_Required action_. Take every line containing "star" out of the records.
(Beginning of The data)
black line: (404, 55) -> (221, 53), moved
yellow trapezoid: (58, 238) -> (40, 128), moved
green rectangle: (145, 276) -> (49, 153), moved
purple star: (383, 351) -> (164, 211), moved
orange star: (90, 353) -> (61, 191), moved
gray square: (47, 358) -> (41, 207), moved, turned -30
(End of The data)
_Expected answer_.
purple star: (383, 351) -> (164, 211), moved
orange star: (90, 353) -> (61, 191), moved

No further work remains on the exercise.